**** Records for the task ****

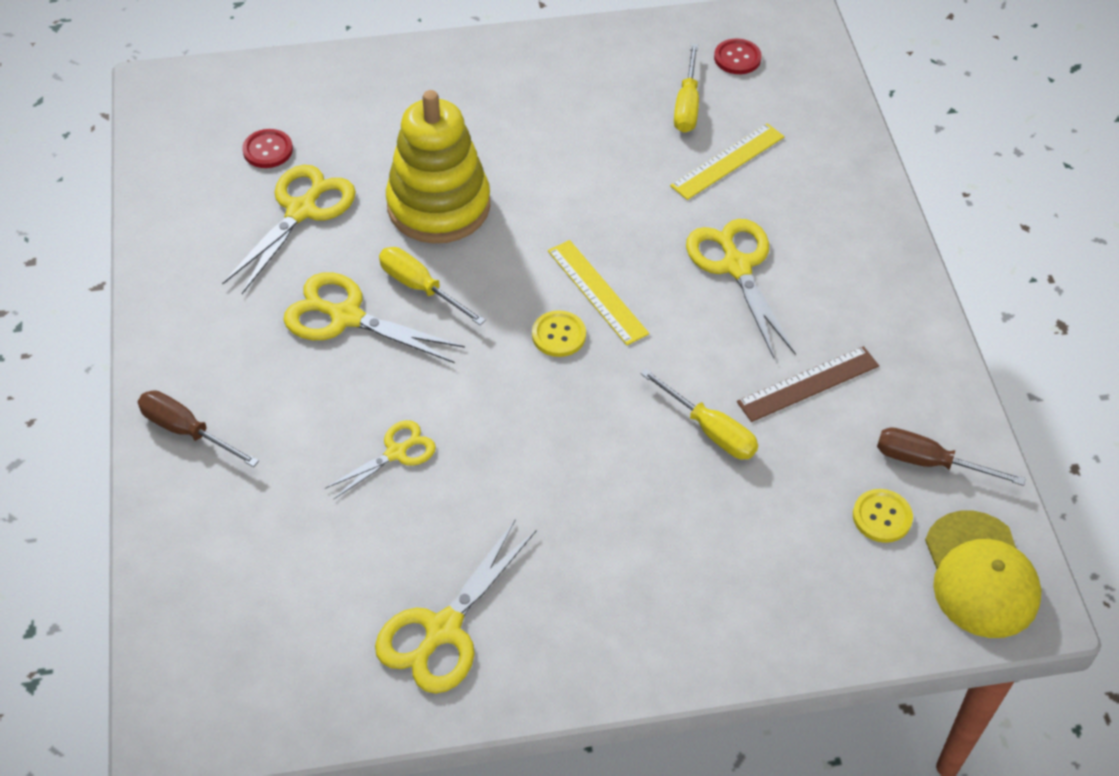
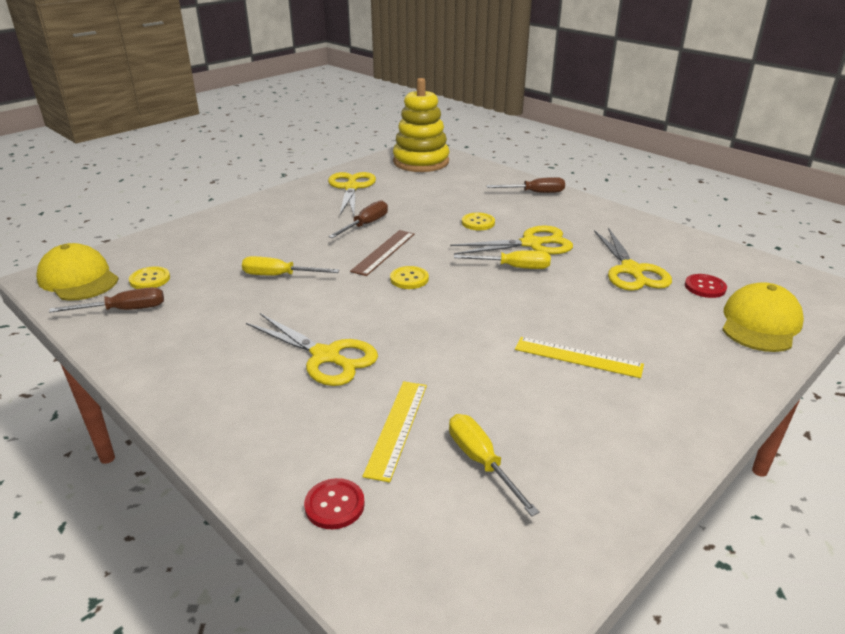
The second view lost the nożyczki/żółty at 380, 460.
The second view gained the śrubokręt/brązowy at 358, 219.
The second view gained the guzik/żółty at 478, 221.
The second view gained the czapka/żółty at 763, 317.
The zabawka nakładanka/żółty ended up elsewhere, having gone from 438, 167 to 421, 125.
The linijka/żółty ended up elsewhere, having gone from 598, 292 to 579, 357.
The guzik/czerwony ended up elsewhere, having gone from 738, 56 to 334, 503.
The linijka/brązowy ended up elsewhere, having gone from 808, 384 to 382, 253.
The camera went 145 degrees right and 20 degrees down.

****

## Requirement
The answer must be every line of the records above that holds the word "elsewhere".

## Response to the exercise
The zabawka nakładanka/żółty ended up elsewhere, having gone from 438, 167 to 421, 125.
The linijka/żółty ended up elsewhere, having gone from 598, 292 to 579, 357.
The guzik/czerwony ended up elsewhere, having gone from 738, 56 to 334, 503.
The linijka/brązowy ended up elsewhere, having gone from 808, 384 to 382, 253.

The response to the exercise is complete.